Data:
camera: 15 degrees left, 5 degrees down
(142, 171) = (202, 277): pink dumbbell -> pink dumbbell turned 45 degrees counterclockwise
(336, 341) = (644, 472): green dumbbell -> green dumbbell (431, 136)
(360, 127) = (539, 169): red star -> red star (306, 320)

Task details:
All lines with the word "degrees" should be copied from the material above.

Solution for this task:
camera: 15 degrees left, 5 degrees down
(142, 171) = (202, 277): pink dumbbell -> pink dumbbell turned 45 degrees counterclockwise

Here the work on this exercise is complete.